Change detection data
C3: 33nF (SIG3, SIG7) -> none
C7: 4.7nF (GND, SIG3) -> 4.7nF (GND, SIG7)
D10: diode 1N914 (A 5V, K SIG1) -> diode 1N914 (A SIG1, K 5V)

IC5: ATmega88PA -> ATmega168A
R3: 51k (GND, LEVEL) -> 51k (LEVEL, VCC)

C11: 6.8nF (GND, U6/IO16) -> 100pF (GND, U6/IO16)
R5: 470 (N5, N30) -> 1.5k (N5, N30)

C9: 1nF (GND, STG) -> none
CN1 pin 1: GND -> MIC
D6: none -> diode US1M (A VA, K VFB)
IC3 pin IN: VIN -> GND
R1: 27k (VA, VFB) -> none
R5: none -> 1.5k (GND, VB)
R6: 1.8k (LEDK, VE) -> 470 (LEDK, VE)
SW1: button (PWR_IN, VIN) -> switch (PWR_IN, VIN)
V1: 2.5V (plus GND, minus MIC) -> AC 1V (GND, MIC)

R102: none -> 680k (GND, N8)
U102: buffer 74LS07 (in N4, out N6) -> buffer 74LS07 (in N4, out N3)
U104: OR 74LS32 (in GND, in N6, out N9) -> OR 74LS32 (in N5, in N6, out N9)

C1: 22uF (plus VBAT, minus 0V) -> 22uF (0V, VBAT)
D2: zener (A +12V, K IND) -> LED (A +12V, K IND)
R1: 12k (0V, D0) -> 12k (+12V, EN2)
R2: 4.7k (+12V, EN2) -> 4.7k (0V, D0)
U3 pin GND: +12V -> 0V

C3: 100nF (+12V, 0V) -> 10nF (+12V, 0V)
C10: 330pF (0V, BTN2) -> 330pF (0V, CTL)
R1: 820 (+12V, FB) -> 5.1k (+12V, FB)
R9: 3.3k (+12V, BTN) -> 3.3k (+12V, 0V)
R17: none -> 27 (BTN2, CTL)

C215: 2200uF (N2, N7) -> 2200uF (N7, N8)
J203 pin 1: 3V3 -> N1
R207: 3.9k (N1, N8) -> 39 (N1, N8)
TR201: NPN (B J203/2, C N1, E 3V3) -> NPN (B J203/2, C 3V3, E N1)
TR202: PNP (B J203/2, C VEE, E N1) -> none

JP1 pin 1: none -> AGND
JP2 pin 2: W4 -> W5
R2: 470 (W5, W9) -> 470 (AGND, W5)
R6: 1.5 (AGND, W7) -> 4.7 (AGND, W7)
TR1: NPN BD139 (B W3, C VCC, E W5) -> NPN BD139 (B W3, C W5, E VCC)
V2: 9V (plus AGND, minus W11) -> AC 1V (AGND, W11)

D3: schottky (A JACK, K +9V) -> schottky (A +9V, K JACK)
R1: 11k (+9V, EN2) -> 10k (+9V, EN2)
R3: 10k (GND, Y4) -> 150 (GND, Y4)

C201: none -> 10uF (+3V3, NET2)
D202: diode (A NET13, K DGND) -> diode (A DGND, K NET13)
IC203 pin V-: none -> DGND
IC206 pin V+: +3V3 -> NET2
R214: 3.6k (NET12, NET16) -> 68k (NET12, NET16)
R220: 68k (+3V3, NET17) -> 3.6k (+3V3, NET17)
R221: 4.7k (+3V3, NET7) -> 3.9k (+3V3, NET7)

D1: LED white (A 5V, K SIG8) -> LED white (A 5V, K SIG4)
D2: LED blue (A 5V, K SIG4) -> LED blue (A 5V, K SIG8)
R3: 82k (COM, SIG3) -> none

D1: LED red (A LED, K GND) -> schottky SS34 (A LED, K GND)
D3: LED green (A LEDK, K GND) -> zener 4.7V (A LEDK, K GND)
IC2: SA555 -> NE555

EXERCISE DETAILS: Return the lines above precisely as they appear, beginning at the first line and ending at the line with "R3: 82k (COM, SIG3) -> none", and nothing after it.

EXERCISE ANSWER:
C3: 33nF (SIG3, SIG7) -> none
C7: 4.7nF (GND, SIG3) -> 4.7nF (GND, SIG7)
D10: diode 1N914 (A 5V, K SIG1) -> diode 1N914 (A SIG1, K 5V)

IC5: ATmega88PA -> ATmega168A
R3: 51k (GND, LEVEL) -> 51k (LEVEL, VCC)

C11: 6.8nF (GND, U6/IO16) -> 100pF (GND, U6/IO16)
R5: 470 (N5, N30) -> 1.5k (N5, N30)

C9: 1nF (GND, STG) -> none
CN1 pin 1: GND -> MIC
D6: none -> diode US1M (A VA, K VFB)
IC3 pin IN: VIN -> GND
R1: 27k (VA, VFB) -> none
R5: none -> 1.5k (GND, VB)
R6: 1.8k (LEDK, VE) -> 470 (LEDK, VE)
SW1: button (PWR_IN, VIN) -> switch (PWR_IN, VIN)
V1: 2.5V (plus GND, minus MIC) -> AC 1V (GND, MIC)

R102: none -> 680k (GND, N8)
U102: buffer 74LS07 (in N4, out N6) -> buffer 74LS07 (in N4, out N3)
U104: OR 74LS32 (in GND, in N6, out N9) -> OR 74LS32 (in N5, in N6, out N9)

C1: 22uF (plus VBAT, minus 0V) -> 22uF (0V, VBAT)
D2: zener (A +12V, K IND) -> LED (A +12V, K IND)
R1: 12k (0V, D0) -> 12k (+12V, EN2)
R2: 4.7k (+12V, EN2) -> 4.7k (0V, D0)
U3 pin GND: +12V -> 0V

C3: 100nF (+12V, 0V) -> 10nF (+12V, 0V)
C10: 330pF (0V, BTN2) -> 330pF (0V, CTL)
R1: 820 (+12V, FB) -> 5.1k (+12V, FB)
R9: 3.3k (+12V, BTN) -> 3.3k (+12V, 0V)
R17: none -> 27 (BTN2, CTL)

C215: 2200uF (N2, N7) -> 2200uF (N7, N8)
J203 pin 1: 3V3 -> N1
R207: 3.9k (N1, N8) -> 39 (N1, N8)
TR201: NPN (B J203/2, C N1, E 3V3) -> NPN (B J203/2, C 3V3, E N1)
TR202: PNP (B J203/2, C VEE, E N1) -> none

JP1 pin 1: none -> AGND
JP2 pin 2: W4 -> W5
R2: 470 (W5, W9) -> 470 (AGND, W5)
R6: 1.5 (AGND, W7) -> 4.7 (AGND, W7)
TR1: NPN BD139 (B W3, C VCC, E W5) -> NPN BD139 (B W3, C W5, E VCC)
V2: 9V (plus AGND, minus W11) -> AC 1V (AGND, W11)

D3: schottky (A JACK, K +9V) -> schottky (A +9V, K JACK)
R1: 11k (+9V, EN2) -> 10k (+9V, EN2)
R3: 10k (GND, Y4) -> 150 (GND, Y4)

C201: none -> 10uF (+3V3, NET2)
D202: diode (A NET13, K DGND) -> diode (A DGND, K NET13)
IC203 pin V-: none -> DGND
IC206 pin V+: +3V3 -> NET2
R214: 3.6k (NET12, NET16) -> 68k (NET12, NET16)
R220: 68k (+3V3, NET17) -> 3.6k (+3V3, NET17)
R221: 4.7k (+3V3, NET7) -> 3.9k (+3V3, NET7)

D1: LED white (A 5V, K SIG8) -> LED white (A 5V, K SIG4)
D2: LED blue (A 5V, K SIG4) -> LED blue (A 5V, K SIG8)
R3: 82k (COM, SIG3) -> none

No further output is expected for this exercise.